WHAT IS EXPECTED: Retype, word for word, every line of the records below starting at the one that contains "Q1: NPN BD139" and ending at the one that contains "D201: LED green"; include both of those lines and nothing more.

RECORDS SUPPLIED:
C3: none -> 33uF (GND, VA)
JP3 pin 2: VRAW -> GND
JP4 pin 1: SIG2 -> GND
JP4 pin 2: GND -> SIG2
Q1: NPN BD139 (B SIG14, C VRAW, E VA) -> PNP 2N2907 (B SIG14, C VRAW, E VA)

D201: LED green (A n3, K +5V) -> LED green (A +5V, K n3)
* * *
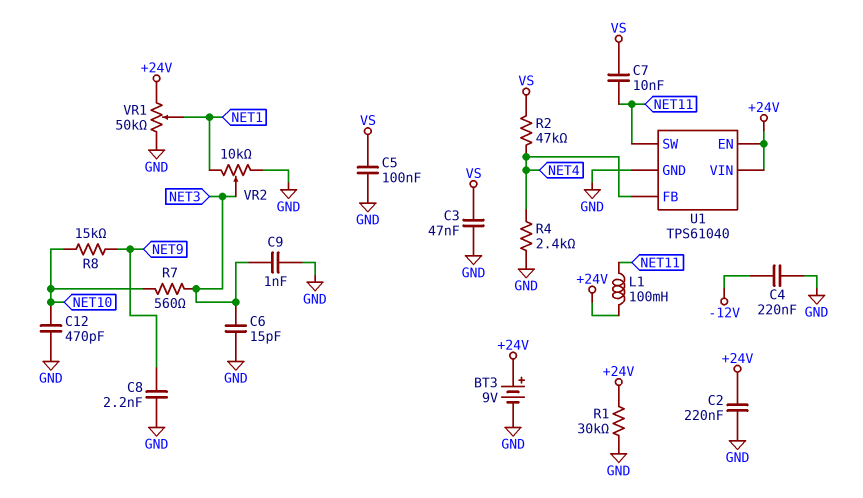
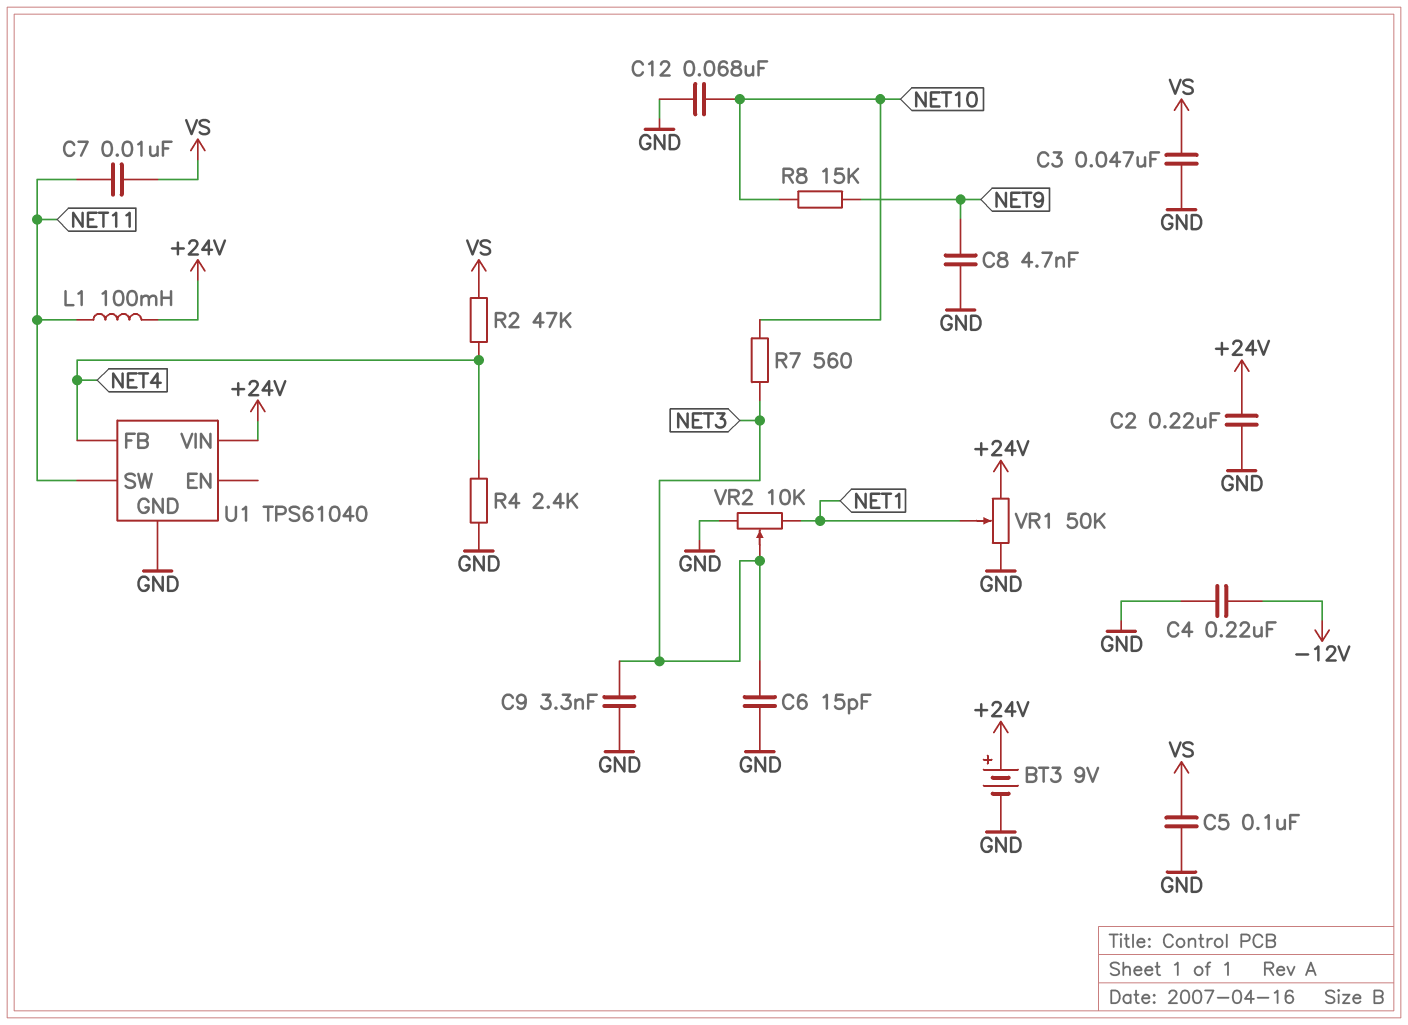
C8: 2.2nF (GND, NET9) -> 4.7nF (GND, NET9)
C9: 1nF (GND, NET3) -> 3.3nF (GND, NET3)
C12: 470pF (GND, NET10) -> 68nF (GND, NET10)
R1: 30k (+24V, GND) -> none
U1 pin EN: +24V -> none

TASK RESULT:
Q1: NPN BD139 (B SIG14, C VRAW, E VA) -> PNP 2N2907 (B SIG14, C VRAW, E VA)

D201: LED green (A n3, K +5V) -> LED green (A +5V, K n3)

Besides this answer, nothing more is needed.